WHAT IS REQUIRED: In the data that follows, find the line with "Someone carried the jar"; transcribe it, every later line up to the one with "Someone repainted the jar", and that line as well, exactly and with no others.

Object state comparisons
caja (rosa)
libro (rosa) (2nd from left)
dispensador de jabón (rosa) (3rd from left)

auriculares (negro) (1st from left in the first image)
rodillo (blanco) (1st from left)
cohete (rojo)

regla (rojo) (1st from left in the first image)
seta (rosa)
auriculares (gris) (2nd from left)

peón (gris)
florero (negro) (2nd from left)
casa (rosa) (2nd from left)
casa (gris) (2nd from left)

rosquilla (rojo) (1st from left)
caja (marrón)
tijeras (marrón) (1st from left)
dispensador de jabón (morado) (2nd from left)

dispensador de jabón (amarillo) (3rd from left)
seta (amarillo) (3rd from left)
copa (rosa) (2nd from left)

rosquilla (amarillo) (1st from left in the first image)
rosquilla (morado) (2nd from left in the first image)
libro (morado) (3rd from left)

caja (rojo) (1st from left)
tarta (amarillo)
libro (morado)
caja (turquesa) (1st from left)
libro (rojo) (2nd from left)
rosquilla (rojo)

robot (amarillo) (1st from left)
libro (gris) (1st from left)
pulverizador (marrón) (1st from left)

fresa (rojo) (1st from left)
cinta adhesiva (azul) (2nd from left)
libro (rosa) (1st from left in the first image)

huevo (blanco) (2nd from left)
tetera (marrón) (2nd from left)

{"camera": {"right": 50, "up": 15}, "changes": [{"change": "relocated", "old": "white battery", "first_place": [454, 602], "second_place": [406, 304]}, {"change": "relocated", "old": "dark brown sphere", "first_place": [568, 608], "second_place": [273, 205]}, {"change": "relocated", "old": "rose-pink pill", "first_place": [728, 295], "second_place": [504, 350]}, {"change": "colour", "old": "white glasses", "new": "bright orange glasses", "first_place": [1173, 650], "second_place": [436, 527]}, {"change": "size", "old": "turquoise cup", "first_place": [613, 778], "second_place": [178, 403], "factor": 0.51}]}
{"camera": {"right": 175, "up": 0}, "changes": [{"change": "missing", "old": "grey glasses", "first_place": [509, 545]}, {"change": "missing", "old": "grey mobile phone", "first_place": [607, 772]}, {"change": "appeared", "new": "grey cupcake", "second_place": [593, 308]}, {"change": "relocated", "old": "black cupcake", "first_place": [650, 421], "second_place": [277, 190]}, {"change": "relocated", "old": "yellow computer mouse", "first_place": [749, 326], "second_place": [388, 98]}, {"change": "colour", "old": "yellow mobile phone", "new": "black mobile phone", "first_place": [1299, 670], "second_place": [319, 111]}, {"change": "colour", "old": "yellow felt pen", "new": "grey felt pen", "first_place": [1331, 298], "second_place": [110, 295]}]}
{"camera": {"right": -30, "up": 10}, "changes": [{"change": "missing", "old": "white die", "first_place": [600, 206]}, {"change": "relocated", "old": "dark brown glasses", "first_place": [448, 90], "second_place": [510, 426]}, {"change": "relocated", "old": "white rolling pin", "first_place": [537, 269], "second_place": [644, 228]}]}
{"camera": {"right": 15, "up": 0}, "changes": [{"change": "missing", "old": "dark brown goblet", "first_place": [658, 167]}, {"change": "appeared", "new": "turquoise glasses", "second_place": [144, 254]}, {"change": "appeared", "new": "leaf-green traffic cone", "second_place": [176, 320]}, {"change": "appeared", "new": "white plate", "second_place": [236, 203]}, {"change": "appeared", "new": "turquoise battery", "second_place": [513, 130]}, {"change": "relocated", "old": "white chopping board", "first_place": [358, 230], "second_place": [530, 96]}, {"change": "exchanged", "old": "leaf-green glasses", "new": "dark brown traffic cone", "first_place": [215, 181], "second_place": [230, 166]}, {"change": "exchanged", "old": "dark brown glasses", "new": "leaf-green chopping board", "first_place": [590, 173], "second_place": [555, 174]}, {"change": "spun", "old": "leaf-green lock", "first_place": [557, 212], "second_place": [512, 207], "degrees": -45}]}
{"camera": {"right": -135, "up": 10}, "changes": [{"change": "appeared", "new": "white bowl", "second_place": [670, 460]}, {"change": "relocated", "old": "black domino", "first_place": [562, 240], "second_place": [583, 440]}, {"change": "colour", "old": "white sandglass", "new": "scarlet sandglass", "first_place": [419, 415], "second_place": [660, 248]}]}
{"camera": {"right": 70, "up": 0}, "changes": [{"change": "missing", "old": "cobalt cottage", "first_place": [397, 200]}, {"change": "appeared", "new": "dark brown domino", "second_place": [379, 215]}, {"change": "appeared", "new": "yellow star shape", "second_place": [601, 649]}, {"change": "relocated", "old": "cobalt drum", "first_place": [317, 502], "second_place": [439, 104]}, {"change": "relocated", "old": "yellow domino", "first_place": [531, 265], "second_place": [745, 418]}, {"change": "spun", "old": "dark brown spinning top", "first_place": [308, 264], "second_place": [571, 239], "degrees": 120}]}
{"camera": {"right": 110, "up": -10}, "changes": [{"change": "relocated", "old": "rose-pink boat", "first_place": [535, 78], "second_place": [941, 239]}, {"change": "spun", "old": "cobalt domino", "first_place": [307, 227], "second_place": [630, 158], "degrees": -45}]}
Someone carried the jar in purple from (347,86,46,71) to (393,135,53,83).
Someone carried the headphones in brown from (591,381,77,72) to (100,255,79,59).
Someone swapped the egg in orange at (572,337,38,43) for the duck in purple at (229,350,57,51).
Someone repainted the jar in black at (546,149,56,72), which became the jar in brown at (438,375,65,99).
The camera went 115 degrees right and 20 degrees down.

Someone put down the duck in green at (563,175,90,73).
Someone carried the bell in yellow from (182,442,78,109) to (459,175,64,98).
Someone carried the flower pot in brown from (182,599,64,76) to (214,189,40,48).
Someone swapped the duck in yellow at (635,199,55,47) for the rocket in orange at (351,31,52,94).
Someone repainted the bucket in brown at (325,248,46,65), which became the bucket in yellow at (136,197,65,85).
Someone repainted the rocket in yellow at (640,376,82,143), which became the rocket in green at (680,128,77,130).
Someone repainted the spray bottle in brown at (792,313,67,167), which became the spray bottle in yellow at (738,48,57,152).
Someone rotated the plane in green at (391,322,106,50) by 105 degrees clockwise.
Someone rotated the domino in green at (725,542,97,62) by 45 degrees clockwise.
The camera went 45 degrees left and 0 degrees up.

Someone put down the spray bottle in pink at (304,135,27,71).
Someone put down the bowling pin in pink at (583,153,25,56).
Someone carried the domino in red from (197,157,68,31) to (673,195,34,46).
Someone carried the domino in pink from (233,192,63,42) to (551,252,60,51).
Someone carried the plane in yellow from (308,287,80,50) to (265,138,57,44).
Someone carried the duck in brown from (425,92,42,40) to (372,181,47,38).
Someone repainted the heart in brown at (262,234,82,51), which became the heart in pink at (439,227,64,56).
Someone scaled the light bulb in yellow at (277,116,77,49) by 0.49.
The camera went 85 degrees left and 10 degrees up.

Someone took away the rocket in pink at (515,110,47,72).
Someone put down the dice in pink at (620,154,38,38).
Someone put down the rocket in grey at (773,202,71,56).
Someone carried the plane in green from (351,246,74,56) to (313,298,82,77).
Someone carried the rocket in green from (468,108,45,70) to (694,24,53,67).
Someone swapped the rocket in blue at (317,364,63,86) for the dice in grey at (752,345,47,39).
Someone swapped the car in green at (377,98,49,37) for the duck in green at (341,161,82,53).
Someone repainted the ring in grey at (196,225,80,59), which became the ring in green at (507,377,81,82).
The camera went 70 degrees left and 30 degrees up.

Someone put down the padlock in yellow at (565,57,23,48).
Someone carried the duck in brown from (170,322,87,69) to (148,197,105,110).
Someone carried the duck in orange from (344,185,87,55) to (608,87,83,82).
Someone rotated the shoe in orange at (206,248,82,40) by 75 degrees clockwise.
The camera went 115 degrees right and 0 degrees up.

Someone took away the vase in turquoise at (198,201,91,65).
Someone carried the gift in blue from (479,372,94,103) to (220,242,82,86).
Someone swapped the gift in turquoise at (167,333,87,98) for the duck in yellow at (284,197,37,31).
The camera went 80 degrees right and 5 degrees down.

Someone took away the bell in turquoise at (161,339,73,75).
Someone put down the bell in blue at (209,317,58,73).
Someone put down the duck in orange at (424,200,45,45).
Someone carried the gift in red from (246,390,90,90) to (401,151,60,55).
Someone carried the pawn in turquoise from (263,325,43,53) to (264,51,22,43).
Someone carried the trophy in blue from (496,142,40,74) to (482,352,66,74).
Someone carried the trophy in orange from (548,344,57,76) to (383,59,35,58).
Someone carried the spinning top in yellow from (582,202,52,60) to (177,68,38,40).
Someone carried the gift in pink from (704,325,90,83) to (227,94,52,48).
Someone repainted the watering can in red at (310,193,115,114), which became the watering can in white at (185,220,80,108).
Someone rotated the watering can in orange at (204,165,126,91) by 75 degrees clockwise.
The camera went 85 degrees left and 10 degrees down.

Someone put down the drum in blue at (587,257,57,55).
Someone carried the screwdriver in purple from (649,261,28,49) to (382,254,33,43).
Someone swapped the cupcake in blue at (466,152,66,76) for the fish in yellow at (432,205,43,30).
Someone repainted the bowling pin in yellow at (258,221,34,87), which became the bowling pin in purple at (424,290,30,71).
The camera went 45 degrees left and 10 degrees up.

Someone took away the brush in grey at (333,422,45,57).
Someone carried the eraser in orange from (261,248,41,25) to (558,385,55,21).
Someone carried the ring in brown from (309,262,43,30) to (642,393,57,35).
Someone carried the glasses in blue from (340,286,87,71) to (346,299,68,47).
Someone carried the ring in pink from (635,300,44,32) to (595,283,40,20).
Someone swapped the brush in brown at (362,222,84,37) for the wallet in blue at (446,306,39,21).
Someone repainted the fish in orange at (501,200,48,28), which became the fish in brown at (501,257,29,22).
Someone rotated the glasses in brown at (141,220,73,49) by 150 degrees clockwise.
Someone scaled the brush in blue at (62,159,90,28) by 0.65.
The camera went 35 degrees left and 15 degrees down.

TASK OUTPUT:
Someone carried the jar in purple from (347,86,46,71) to (393,135,53,83).
Someone carried the headphones in brown from (591,381,77,72) to (100,255,79,59).
Someone swapped the egg in orange at (572,337,38,43) for the duck in purple at (229,350,57,51).
Someone repainted the jar in black at (546,149,56,72), which became the jar in brown at (438,375,65,99).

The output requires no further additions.